### Prompt
Each record below must be reproduced exactly as it reads, with its images omitted.
[[ Data to examine, beginning ]]
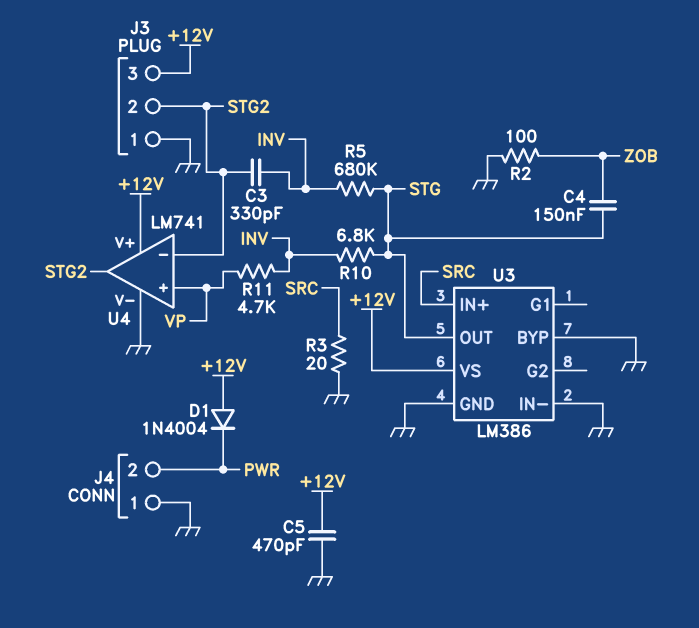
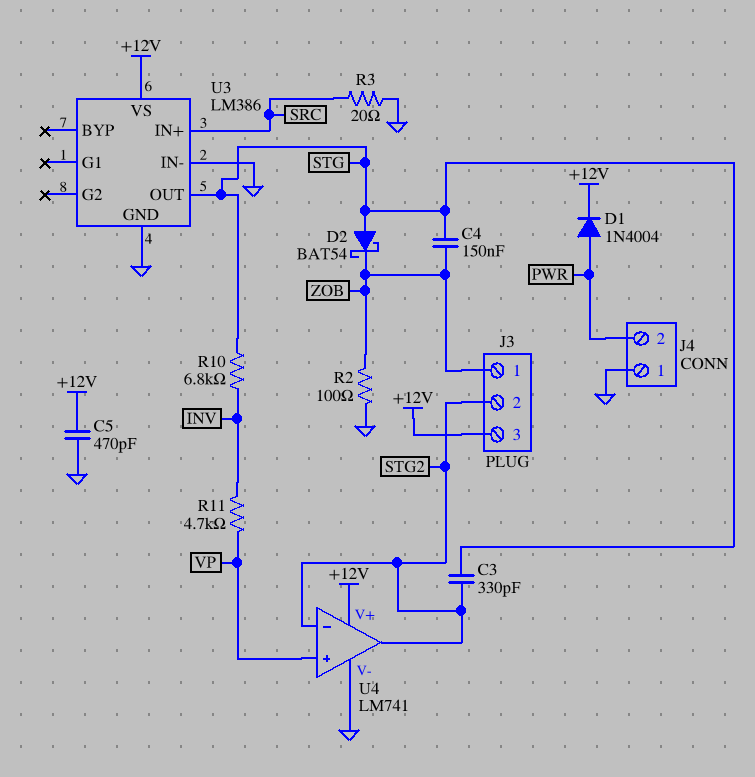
C3: 330pF (INV, STG2) -> 330pF (STG, STG2)
D1: diode 1N4004 (A +12V, K PWR) -> diode 1N4004 (A PWR, K +12V)
D2: none -> schottky BAT54 (A STG, K ZOB)
J3 pin 1: GND -> ZOB
R5: 680k (INV, STG) -> none
U3 pin BYP: GND -> none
[[ Data to examine, end ]]
### Response for this exercise
C3: 330pF (INV, STG2) -> 330pF (STG, STG2)
D1: diode 1N4004 (A +12V, K PWR) -> diode 1N4004 (A PWR, K +12V)
D2: none -> schottky BAT54 (A STG, K ZOB)
J3 pin 1: GND -> ZOB
R5: 680k (INV, STG) -> none
U3 pin BYP: GND -> none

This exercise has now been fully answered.